--- Excerpted records ---
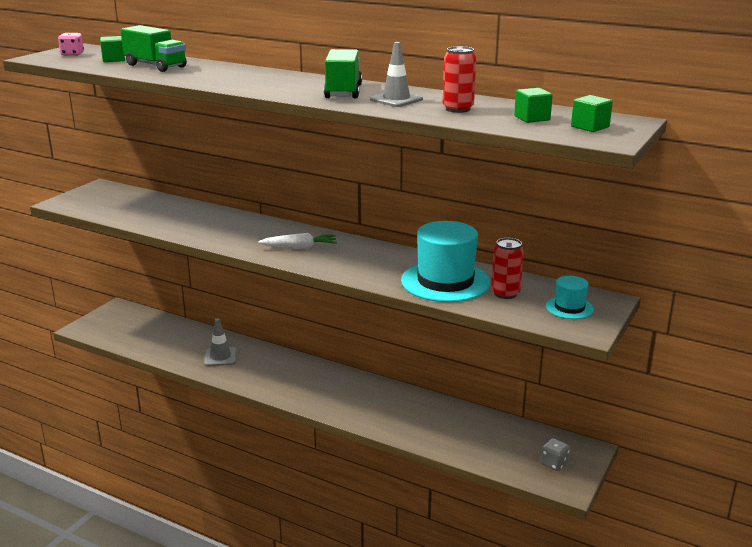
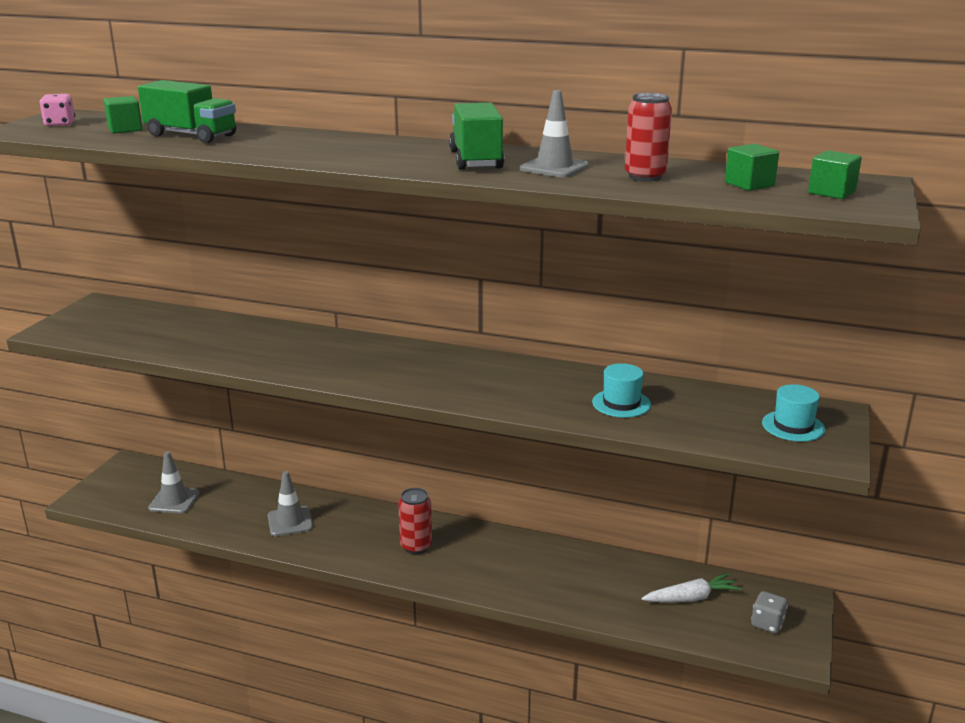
camera: 10 degrees left, 0 degrees up
(143, 335) = (174, 501): none -> grey traffic cone
(299, 247) = (409, 371): white carrot -> white carrot (690, 598)
(445, 281) = (621, 403): turquoise hat -> turquoise hat, size x0.50
(505, 293) = (704, 413): red can -> red can (416, 546)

--- Exercise details ---
Please repeat exactly the data above from its first line to the line that contains "(445, 281) = (621, 403): turquoise", inclusive, and leave every picture out.

--- Answer section ---
camera: 10 degrees left, 0 degrees up
(143, 335) = (174, 501): none -> grey traffic cone
(299, 247) = (409, 371): white carrot -> white carrot (690, 598)
(445, 281) = (621, 403): turquoise hat -> turquoise hat, size x0.50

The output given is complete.